◆ WORK INSTRUCTION
Working through the lines below, return each one that holds "DGND".

◆ RECORDS TO PROCESS
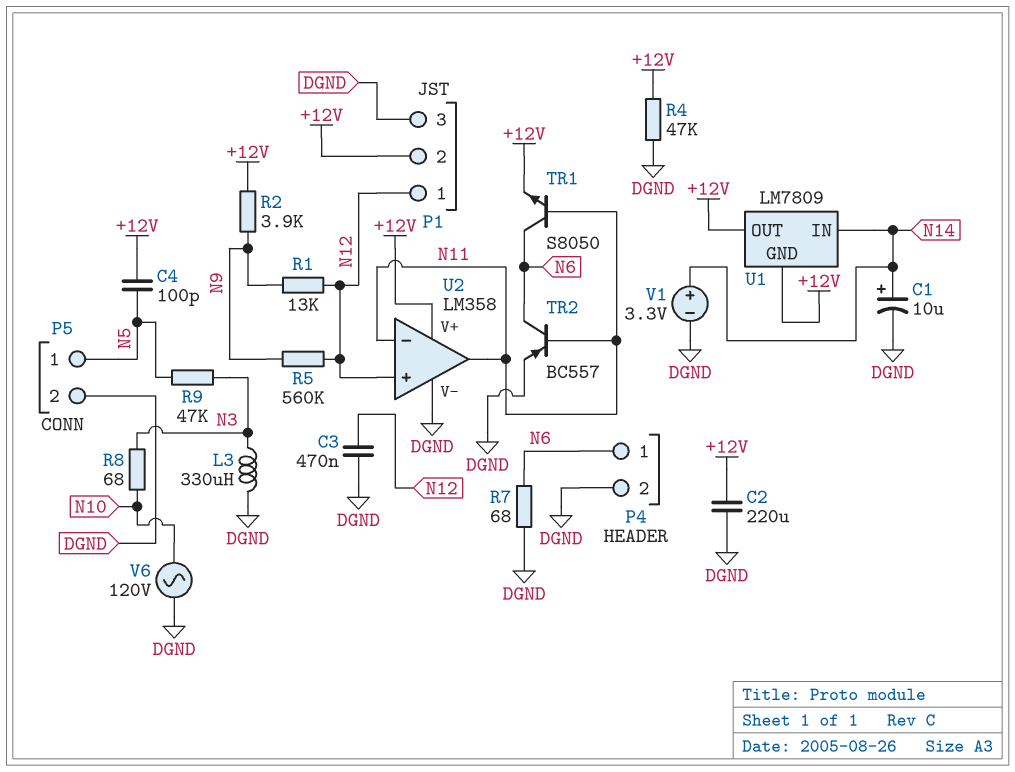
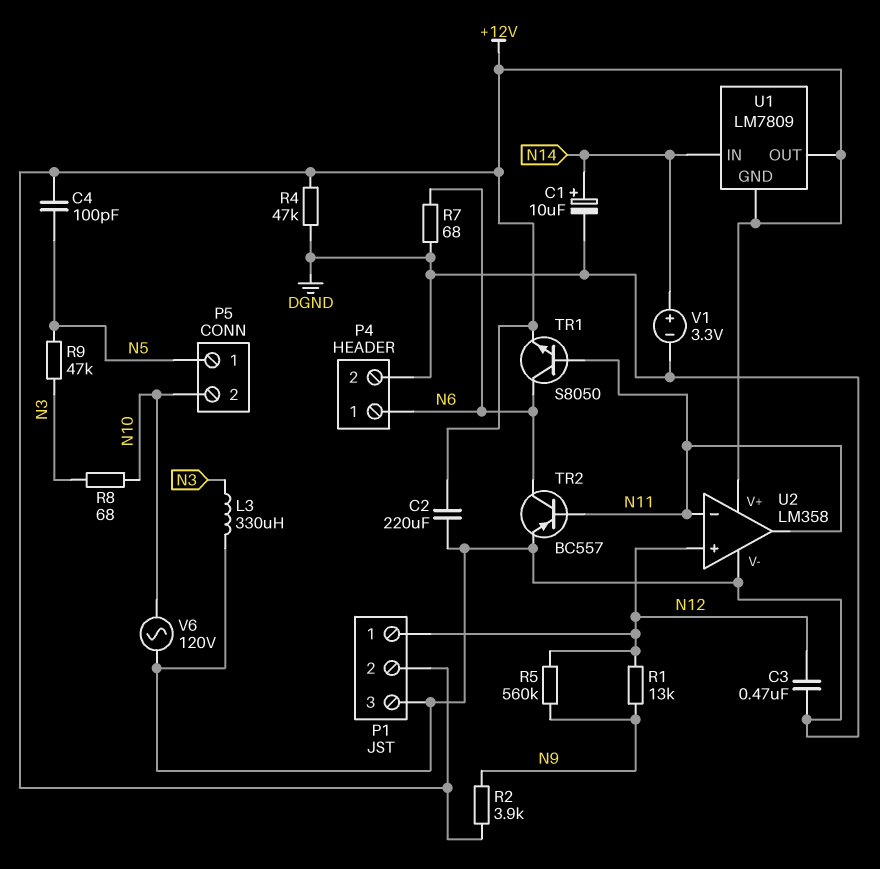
P5 pin 2: DGND -> N10

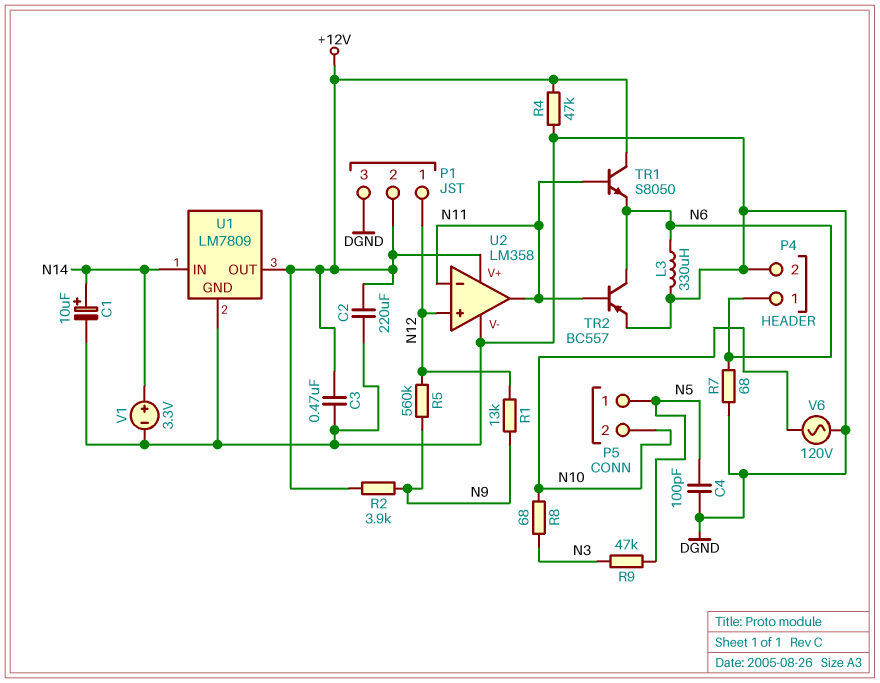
C3: 470nF (DGND, N12) -> 470nF (+12V, DGND)
C4: 100pF (+12V, N5) -> 100pF (DGND, N5)
L3: 330uH (DGND, N3) -> 330uH (DGND, N6)
TR1: NPN S8050 (B N11, C N6, E +12V) -> NPN S8050 (B N11, C +12V, E N6)
U1 pin GND: +12V -> DGND

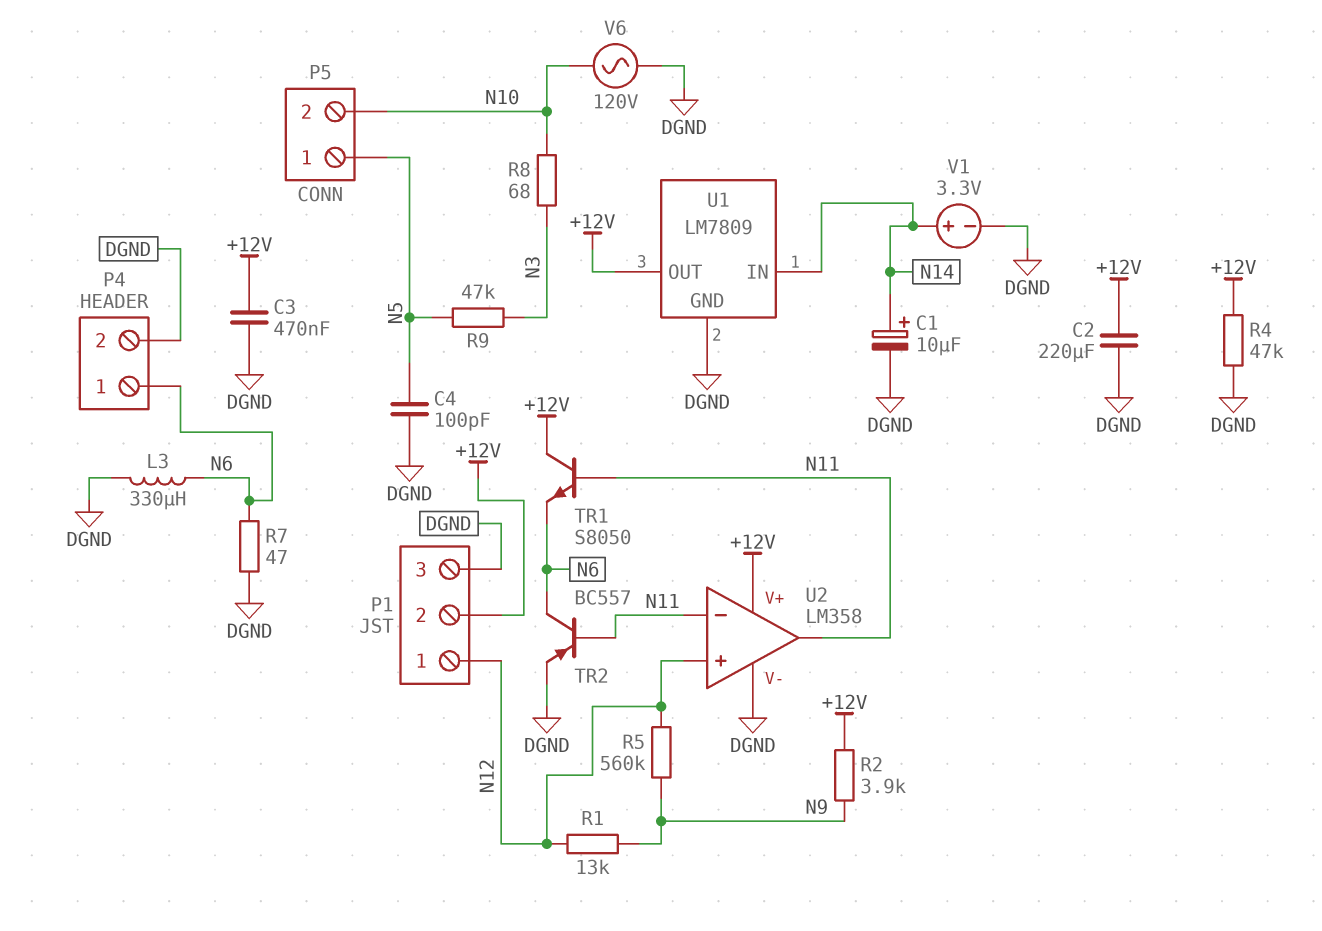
R7: 68 (DGND, N6) -> 47 (DGND, N6)

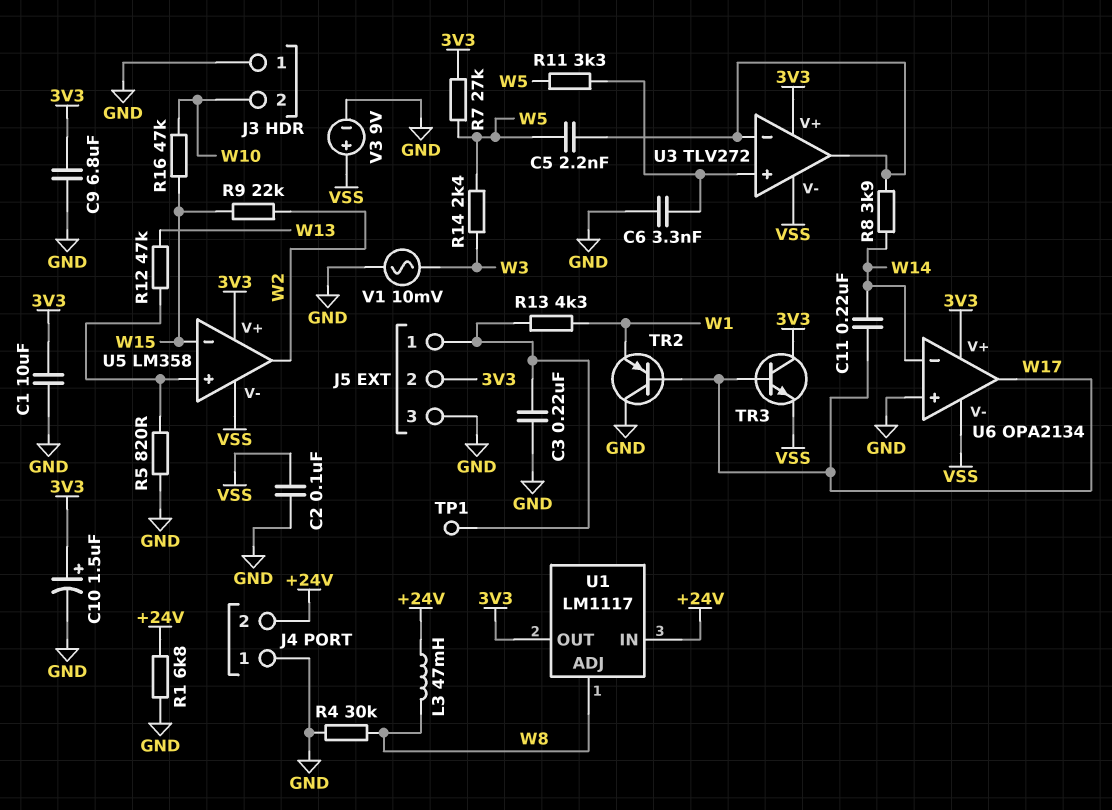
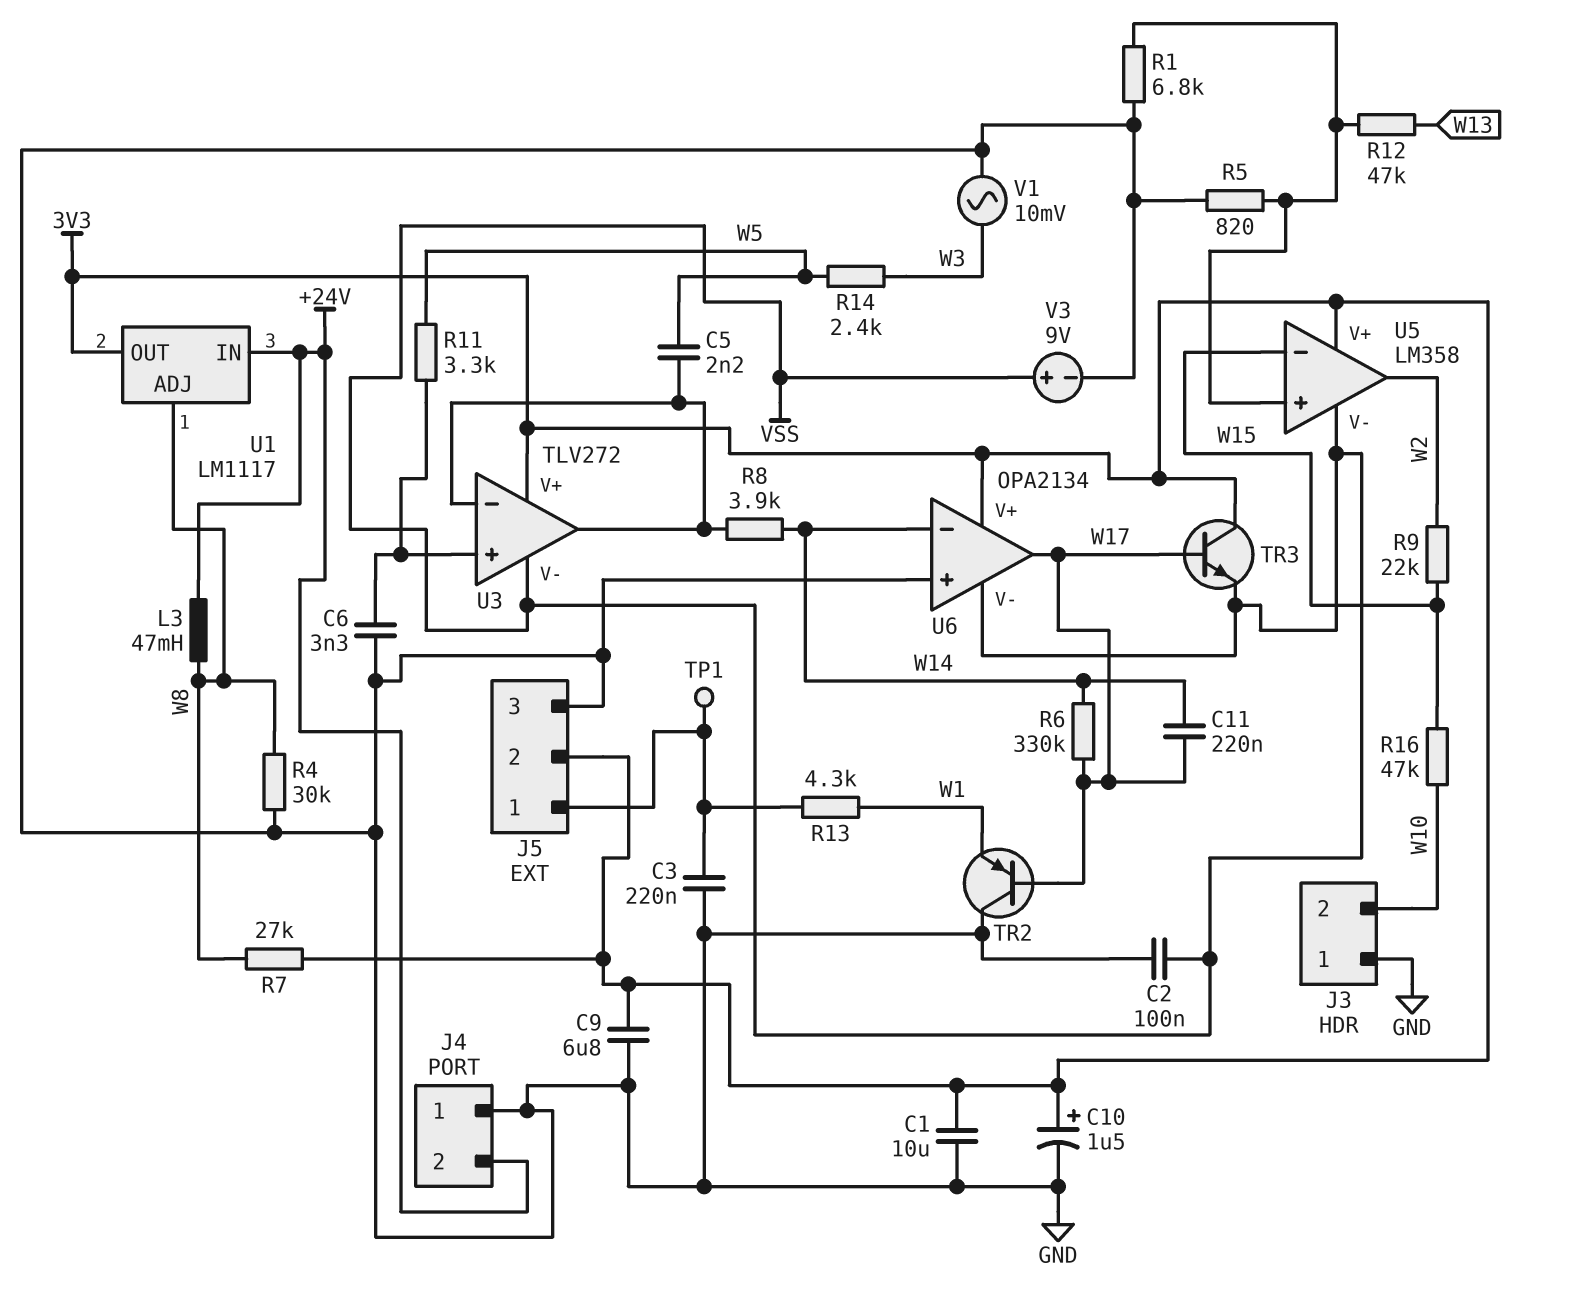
R1: 6.8k (+24V, GND) -> 6.8k (GND, U5/in+)
R6: none -> 330k (W14, W17)
R7: 27k (3V3, W5) -> 27k (3V3, W8)

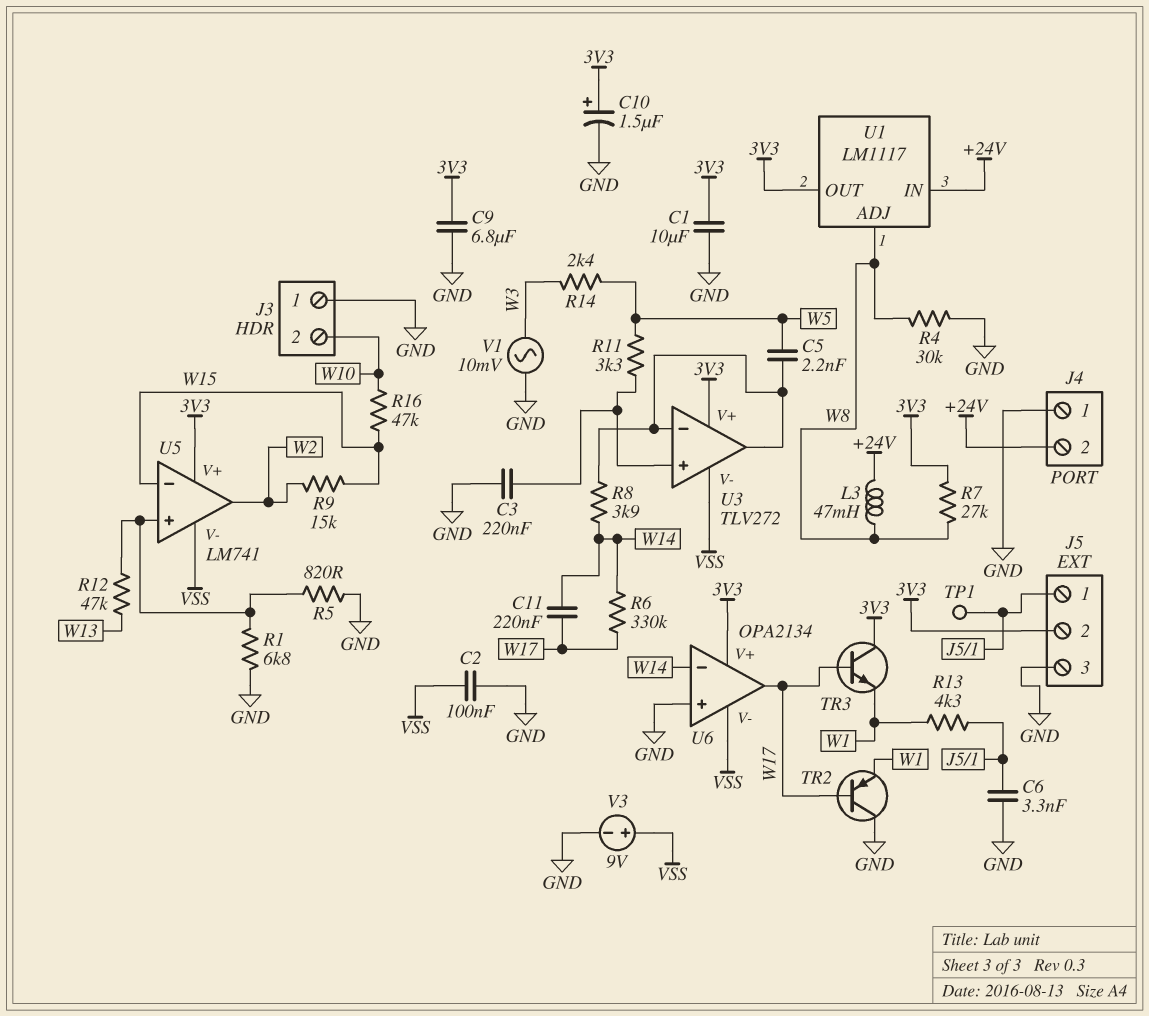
C3: 220nF (GND, J5/1) -> 220nF (GND, U3/in+)
C6: 3.3nF (GND, U3/in+) -> 3.3nF (GND, J5/1)
R9: 22k (W2, W15) -> 15k (W2, W15)
TR3: NPN (B W17, C 3V3, E VSS) -> NPN (B W17, C 3V3, E W1)
U5: LM358 -> LM741

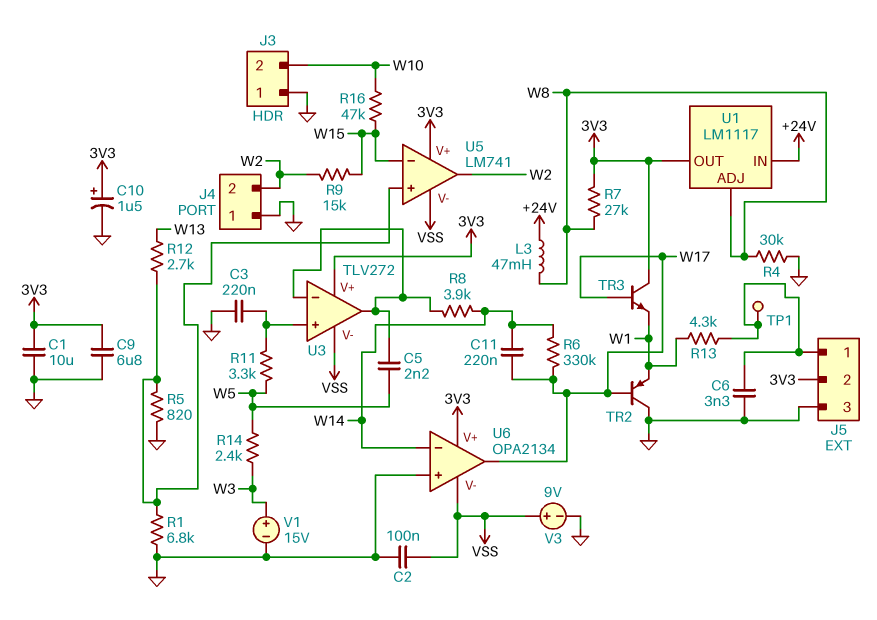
J4 pin 2: +24V -> W2
R12: 47k (U5/in+, W13) -> 2.7k (U5/in+, W13)
V1: AC 10mV (GND, W3) -> 15V (plus W3, minus GND)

◆ RESULT BELOW
P5 pin 2: DGND -> N10
C3: 470nF (DGND, N12) -> 470nF (+12V, DGND)
C4: 100pF (+12V, N5) -> 100pF (DGND, N5)
L3: 330uH (DGND, N3) -> 330uH (DGND, N6)
U1 pin GND: +12V -> DGND
R7: 68 (DGND, N6) -> 47 (DGND, N6)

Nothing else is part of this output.